◆ **Required work**
A word-for-word copy of the entries, with the images left out, is what you should write.

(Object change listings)
[Start of section]
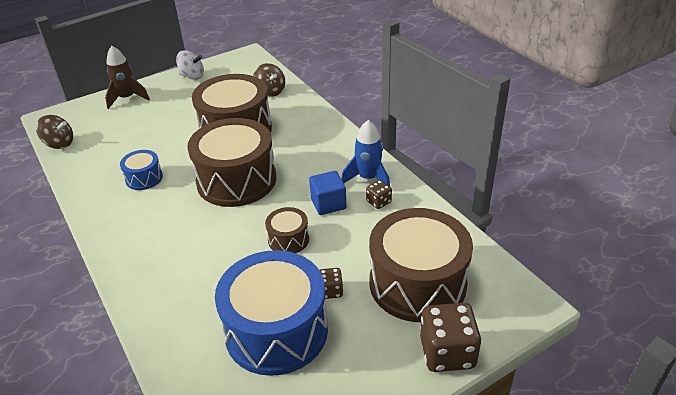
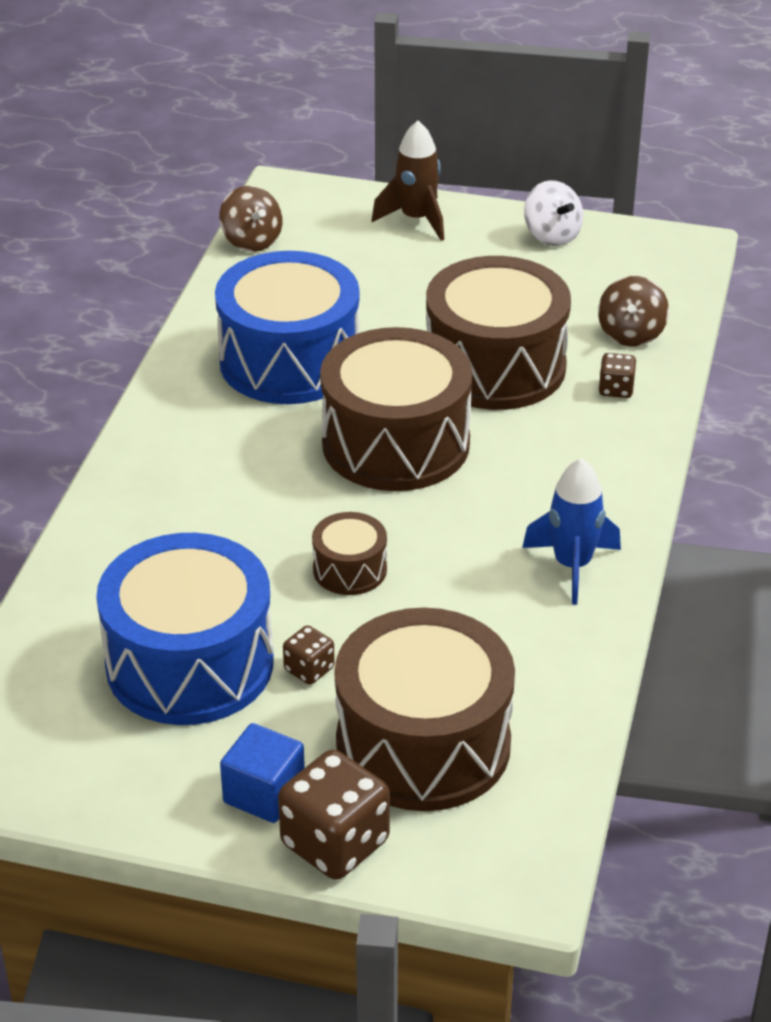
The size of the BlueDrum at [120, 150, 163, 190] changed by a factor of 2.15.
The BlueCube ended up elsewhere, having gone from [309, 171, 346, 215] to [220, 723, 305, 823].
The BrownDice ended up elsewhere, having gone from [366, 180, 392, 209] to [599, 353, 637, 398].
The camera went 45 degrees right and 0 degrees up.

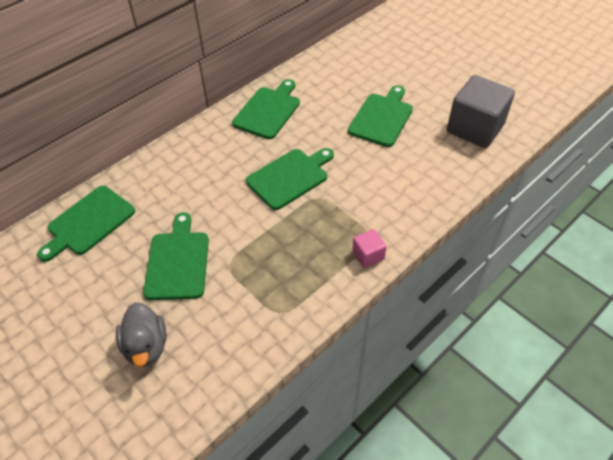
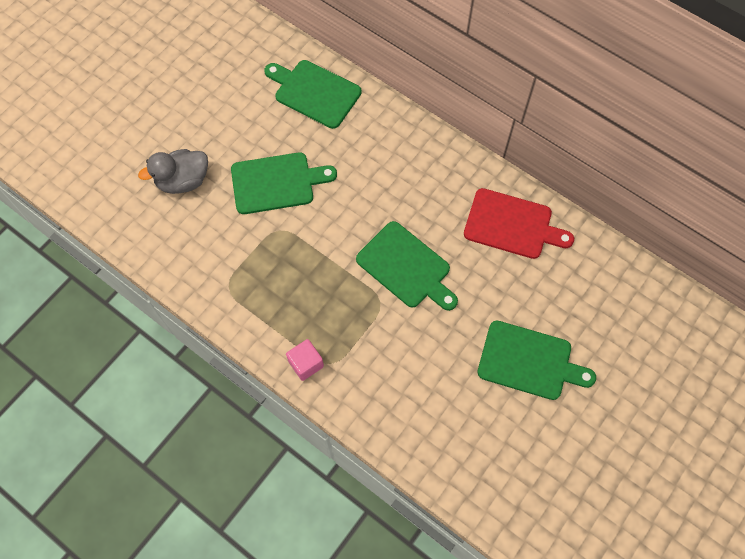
The second view lost the GreyCube at [447, 75, 515, 148].
What was the GreenCuttingBoard at [232, 79, 300, 139] turned into the RedCuttingBoard at [464, 188, 574, 259].
The camera went 80 degrees right and 15 degrees up.

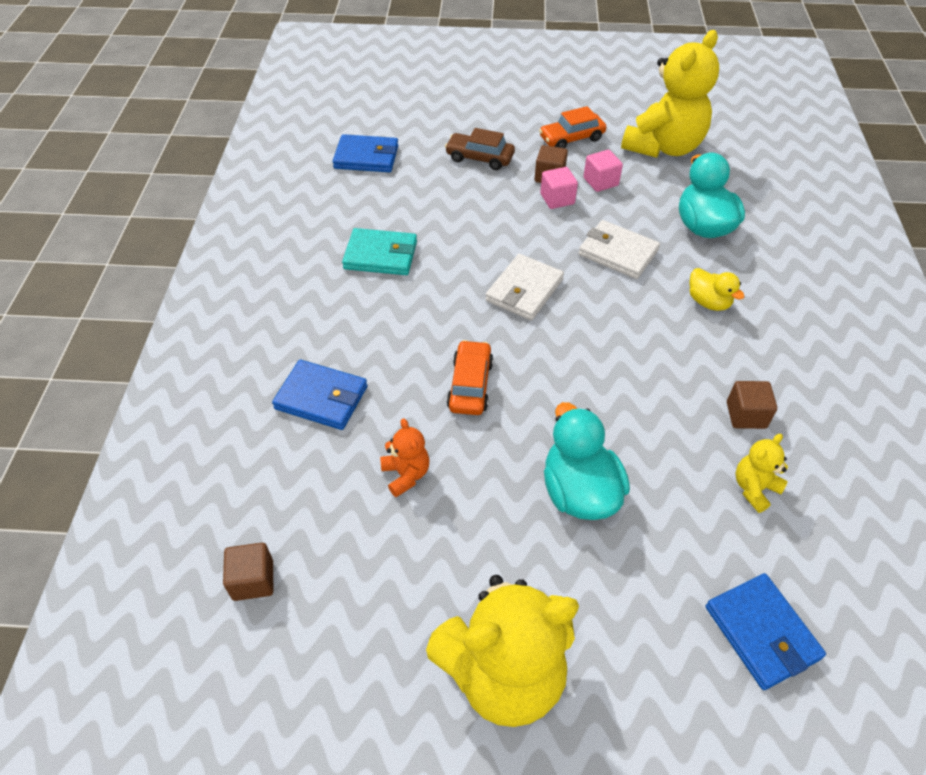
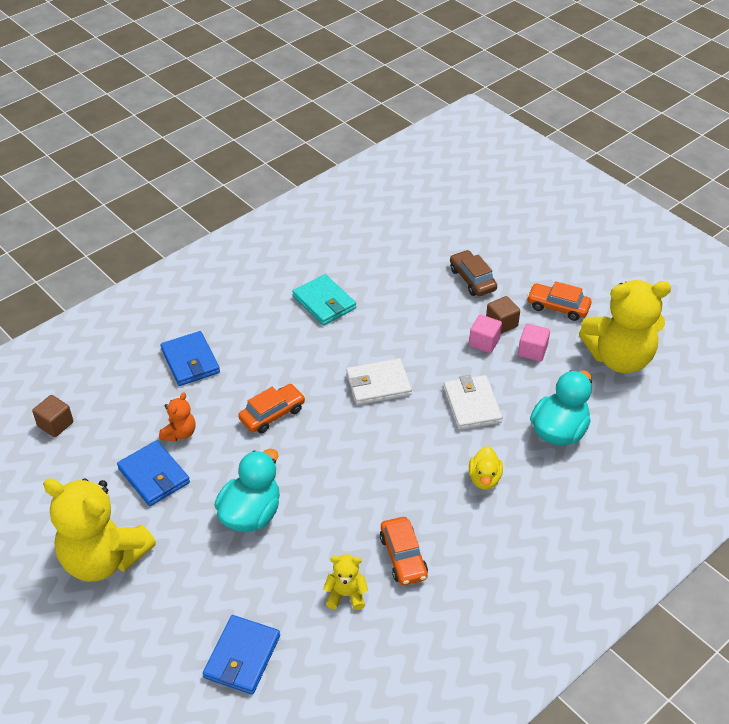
The BlueWallet ended up elsewhere, having gone from [332, 134, 398, 172] to [117, 440, 190, 506].
Where the BrownCube stood at [727, 381, 777, 429], the OrangeCar came to stand at [380, 517, 428, 585].
The camera went 45 degrees right and 5 degrees down.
[End of section]
◆ **Reply to the exercise**
The size of the BlueDrum at [120, 150, 163, 190] changed by a factor of 2.15.
The BlueCube ended up elsewhere, having gone from [309, 171, 346, 215] to [220, 723, 305, 823].
The BrownDice ended up elsewhere, having gone from [366, 180, 392, 209] to [599, 353, 637, 398].
The camera went 45 degrees right and 0 degrees up.

The second view lost the GreyCube at [447, 75, 515, 148].
What was the GreenCuttingBoard at [232, 79, 300, 139] turned into the RedCuttingBoard at [464, 188, 574, 259].
The camera went 80 degrees right and 15 degrees up.

The BlueWallet ended up elsewhere, having gone from [332, 134, 398, 172] to [117, 440, 190, 506].
Where the BrownCube stood at [727, 381, 777, 429], the OrangeCar came to stand at [380, 517, 428, 585].
The camera went 45 degrees right and 5 degrees down.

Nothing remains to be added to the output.